▼

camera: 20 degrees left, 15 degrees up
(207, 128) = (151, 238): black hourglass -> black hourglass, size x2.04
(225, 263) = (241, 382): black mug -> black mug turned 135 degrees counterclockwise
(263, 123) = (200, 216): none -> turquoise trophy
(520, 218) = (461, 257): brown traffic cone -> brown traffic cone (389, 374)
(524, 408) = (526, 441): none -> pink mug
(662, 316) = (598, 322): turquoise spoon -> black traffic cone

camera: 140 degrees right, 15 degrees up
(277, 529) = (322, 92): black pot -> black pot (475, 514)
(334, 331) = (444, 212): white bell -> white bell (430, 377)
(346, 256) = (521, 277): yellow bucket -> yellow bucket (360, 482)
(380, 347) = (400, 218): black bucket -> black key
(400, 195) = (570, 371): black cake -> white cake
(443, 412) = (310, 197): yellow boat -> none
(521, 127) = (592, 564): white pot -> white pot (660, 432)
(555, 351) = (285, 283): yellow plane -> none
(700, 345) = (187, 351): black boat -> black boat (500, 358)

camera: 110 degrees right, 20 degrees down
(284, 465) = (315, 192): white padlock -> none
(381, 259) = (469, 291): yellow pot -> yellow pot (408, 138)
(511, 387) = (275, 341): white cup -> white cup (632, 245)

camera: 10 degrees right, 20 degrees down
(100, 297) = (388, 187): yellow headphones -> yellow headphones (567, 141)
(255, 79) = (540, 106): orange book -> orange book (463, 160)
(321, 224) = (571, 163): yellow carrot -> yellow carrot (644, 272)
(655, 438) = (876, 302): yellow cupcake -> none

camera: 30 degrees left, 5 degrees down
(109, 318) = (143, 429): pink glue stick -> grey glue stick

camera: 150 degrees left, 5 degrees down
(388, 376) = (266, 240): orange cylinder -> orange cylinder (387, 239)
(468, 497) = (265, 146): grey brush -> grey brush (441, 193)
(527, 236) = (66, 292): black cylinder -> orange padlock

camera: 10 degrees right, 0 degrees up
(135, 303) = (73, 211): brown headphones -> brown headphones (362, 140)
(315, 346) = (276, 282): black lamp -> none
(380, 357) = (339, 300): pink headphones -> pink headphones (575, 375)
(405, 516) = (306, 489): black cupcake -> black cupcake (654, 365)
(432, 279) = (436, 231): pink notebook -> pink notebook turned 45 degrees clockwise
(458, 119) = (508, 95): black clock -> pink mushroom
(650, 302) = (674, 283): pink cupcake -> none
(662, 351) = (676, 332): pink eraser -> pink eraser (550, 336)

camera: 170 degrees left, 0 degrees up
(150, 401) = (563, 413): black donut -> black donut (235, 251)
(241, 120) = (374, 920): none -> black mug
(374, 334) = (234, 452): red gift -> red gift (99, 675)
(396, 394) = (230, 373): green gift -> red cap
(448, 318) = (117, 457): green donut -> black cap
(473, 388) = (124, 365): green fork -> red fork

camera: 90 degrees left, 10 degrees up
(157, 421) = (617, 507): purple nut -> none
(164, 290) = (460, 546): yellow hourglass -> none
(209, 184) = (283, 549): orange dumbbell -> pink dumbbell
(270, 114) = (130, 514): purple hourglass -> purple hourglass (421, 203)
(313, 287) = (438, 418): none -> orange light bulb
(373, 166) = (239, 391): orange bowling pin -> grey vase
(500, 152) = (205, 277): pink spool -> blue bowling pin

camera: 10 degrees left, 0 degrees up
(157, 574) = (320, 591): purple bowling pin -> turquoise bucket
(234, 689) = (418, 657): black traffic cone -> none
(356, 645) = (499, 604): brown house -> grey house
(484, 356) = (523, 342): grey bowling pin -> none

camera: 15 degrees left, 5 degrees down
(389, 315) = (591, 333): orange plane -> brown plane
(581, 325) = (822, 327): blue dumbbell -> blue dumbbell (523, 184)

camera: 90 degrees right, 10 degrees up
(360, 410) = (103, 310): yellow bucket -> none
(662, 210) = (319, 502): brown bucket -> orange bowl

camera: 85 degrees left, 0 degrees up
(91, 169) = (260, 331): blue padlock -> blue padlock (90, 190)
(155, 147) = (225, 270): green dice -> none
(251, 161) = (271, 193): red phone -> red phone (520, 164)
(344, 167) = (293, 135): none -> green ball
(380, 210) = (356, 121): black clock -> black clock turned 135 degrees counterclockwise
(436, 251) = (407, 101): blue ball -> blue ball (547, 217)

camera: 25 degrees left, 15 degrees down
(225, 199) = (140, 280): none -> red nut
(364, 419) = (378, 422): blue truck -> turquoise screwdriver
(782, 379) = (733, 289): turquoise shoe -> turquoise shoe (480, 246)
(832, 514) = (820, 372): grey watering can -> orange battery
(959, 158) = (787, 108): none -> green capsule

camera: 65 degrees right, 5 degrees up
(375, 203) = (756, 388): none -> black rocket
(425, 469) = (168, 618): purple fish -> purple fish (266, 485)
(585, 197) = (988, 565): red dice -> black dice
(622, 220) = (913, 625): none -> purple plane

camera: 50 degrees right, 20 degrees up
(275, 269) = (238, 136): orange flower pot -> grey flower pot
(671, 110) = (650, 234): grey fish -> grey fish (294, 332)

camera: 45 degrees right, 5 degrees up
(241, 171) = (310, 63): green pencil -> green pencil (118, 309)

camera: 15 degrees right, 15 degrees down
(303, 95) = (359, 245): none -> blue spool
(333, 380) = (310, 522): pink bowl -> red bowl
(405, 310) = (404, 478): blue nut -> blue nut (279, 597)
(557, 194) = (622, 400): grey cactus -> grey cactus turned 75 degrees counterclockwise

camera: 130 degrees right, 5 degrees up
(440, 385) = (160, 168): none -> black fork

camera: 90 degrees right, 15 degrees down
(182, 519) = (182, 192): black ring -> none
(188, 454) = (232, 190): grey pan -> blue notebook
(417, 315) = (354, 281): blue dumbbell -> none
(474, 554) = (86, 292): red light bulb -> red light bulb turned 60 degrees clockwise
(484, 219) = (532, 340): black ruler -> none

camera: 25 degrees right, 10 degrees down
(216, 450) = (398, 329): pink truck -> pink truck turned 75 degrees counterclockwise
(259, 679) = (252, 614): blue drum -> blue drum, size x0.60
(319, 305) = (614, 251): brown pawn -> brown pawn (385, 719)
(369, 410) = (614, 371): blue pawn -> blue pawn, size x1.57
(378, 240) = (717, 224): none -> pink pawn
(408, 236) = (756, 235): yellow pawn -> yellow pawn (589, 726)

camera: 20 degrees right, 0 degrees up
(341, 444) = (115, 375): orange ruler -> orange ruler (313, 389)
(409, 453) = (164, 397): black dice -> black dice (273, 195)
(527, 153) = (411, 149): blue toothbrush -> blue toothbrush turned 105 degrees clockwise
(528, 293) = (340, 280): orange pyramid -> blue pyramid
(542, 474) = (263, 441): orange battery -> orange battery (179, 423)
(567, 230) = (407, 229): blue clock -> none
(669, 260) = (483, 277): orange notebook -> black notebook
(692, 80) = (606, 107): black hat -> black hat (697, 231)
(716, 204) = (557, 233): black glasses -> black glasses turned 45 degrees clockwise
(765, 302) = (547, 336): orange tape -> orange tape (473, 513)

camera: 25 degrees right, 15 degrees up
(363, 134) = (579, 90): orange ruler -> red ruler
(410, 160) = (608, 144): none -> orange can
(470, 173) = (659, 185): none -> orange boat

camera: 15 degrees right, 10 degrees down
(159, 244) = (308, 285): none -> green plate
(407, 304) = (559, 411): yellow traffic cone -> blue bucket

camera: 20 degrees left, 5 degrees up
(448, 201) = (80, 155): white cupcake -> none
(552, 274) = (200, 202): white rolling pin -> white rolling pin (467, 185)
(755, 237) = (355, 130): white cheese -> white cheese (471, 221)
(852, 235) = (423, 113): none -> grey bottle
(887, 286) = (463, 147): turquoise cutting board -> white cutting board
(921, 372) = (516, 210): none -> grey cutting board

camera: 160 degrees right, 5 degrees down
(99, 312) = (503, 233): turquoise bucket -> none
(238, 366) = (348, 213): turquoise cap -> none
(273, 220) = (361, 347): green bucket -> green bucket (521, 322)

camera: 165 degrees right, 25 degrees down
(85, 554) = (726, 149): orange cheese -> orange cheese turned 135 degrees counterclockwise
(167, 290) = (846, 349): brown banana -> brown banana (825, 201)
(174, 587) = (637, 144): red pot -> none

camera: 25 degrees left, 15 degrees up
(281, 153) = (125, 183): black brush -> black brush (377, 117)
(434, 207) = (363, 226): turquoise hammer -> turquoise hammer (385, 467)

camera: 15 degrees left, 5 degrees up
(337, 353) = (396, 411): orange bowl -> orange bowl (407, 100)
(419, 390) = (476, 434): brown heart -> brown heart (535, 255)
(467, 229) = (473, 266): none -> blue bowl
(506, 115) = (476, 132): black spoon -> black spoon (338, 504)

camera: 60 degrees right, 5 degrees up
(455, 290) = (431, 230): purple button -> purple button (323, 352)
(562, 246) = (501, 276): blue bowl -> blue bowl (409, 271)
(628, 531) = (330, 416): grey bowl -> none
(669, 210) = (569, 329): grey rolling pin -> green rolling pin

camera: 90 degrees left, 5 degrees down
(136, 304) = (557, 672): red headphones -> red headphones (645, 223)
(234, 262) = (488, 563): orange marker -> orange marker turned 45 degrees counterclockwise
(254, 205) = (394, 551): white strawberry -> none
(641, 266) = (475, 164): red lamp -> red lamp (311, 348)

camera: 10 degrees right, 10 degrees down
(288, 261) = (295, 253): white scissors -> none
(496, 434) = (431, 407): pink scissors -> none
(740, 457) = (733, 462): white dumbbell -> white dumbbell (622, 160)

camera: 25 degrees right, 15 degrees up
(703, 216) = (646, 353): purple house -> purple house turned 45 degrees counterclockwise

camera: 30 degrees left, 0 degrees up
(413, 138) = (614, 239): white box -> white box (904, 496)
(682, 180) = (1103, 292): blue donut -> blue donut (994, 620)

▲

• [PROBLEM DESCRIPTION]: Word for word, quote the lines of the material from the first line through the line with "(263, 123) = (200, 216): none", both ends included.

• [TASK OUTPUT]:
camera: 20 degrees left, 15 degrees up
(207, 128) = (151, 238): black hourglass -> black hourglass, size x2.04
(225, 263) = (241, 382): black mug -> black mug turned 135 degrees counterclockwise
(263, 123) = (200, 216): none -> turquoise trophy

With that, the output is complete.